Given records Start Marker

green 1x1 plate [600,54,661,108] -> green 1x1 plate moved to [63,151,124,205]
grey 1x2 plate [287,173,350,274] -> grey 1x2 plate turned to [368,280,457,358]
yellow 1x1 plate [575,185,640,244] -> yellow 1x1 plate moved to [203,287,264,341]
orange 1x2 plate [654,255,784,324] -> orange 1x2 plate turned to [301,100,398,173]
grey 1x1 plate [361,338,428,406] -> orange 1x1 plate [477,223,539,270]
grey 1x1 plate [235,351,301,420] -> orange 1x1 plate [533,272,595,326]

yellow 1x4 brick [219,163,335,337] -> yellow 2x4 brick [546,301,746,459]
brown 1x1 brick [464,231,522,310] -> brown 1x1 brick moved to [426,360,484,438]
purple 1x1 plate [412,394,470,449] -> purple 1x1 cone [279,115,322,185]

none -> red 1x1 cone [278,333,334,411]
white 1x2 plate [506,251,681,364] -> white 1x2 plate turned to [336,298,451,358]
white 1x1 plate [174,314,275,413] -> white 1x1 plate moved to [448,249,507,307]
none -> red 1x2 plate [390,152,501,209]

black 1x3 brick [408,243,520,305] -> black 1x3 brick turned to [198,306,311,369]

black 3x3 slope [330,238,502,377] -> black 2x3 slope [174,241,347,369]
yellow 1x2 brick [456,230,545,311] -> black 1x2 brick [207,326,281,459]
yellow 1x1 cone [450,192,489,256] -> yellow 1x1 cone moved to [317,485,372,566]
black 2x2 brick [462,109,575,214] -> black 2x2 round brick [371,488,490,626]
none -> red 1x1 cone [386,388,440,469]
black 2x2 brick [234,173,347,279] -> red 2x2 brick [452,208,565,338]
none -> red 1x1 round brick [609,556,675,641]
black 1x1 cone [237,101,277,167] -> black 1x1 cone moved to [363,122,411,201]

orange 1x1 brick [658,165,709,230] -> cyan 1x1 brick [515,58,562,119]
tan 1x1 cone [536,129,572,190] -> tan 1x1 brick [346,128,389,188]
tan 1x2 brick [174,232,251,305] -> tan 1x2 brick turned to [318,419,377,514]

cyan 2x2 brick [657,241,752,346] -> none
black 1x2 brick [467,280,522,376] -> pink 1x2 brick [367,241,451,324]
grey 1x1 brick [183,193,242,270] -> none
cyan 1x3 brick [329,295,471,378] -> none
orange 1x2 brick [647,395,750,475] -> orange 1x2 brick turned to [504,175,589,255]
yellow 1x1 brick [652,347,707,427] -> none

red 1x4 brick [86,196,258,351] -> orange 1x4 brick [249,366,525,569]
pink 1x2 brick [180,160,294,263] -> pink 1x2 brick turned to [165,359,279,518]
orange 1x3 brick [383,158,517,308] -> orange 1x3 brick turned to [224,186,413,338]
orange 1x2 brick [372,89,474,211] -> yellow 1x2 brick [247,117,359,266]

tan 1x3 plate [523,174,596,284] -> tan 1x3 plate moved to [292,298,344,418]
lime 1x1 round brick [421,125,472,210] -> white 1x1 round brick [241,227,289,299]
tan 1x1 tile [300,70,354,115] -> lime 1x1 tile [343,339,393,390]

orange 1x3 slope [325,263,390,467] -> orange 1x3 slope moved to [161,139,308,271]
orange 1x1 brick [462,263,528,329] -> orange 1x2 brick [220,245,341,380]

Given records End Marker

**What this task involves**
Repeat exactly the lines above from the one with "yellow 1x4 brick" up to and including the one with "none -> red 1x1 cone [278,333,334,411]". No other line belongs in the reply.

**Output for this exercise**
yellow 1x4 brick [219,163,335,337] -> yellow 2x4 brick [546,301,746,459]
brown 1x1 brick [464,231,522,310] -> brown 1x1 brick moved to [426,360,484,438]
purple 1x1 plate [412,394,470,449] -> purple 1x1 cone [279,115,322,185]

none -> red 1x1 cone [278,333,334,411]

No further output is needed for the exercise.